■ THE TASK: Your answer should be the full set of entries, given again without alteration.

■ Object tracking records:

┄┄┄┄┄┄┄┄┄┄┄┄┄┄┄┄┄┄┄┄

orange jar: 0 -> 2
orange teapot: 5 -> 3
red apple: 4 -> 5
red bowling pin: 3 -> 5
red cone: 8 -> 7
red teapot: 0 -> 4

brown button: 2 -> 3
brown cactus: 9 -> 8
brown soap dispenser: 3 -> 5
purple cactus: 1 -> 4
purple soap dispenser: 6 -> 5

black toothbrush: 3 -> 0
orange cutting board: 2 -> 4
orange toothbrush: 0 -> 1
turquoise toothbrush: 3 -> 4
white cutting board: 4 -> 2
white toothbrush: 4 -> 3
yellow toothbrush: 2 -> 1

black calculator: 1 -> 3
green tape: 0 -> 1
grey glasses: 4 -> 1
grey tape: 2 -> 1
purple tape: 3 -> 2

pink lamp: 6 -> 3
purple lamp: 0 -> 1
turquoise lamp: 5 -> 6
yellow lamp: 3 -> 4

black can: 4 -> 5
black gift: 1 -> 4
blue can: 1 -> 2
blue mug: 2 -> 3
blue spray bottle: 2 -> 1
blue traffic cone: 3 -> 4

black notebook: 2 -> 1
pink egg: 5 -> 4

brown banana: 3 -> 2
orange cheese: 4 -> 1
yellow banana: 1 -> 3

┄┄┄┄┄┄┄┄┄┄┄┄┄┄┄┄┄┄┄┄

■ SOLUTION FOR THIS PROBLEM:
orange jar: 0 -> 2
orange teapot: 5 -> 3
red apple: 4 -> 5
red bowling pin: 3 -> 5
red cone: 8 -> 7
red teapot: 0 -> 4

brown button: 2 -> 3
brown cactus: 9 -> 8
brown soap dispenser: 3 -> 5
purple cactus: 1 -> 4
purple soap dispenser: 6 -> 5

black toothbrush: 3 -> 0
orange cutting board: 2 -> 4
orange toothbrush: 0 -> 1
turquoise toothbrush: 3 -> 4
white cutting board: 4 -> 2
white toothbrush: 4 -> 3
yellow toothbrush: 2 -> 1

black calculator: 1 -> 3
green tape: 0 -> 1
grey glasses: 4 -> 1
grey tape: 2 -> 1
purple tape: 3 -> 2

pink lamp: 6 -> 3
purple lamp: 0 -> 1
turquoise lamp: 5 -> 6
yellow lamp: 3 -> 4

black can: 4 -> 5
black gift: 1 -> 4
blue can: 1 -> 2
blue mug: 2 -> 3
blue spray bottle: 2 -> 1
blue traffic cone: 3 -> 4

black notebook: 2 -> 1
pink egg: 5 -> 4

brown banana: 3 -> 2
orange cheese: 4 -> 1
yellow banana: 1 -> 3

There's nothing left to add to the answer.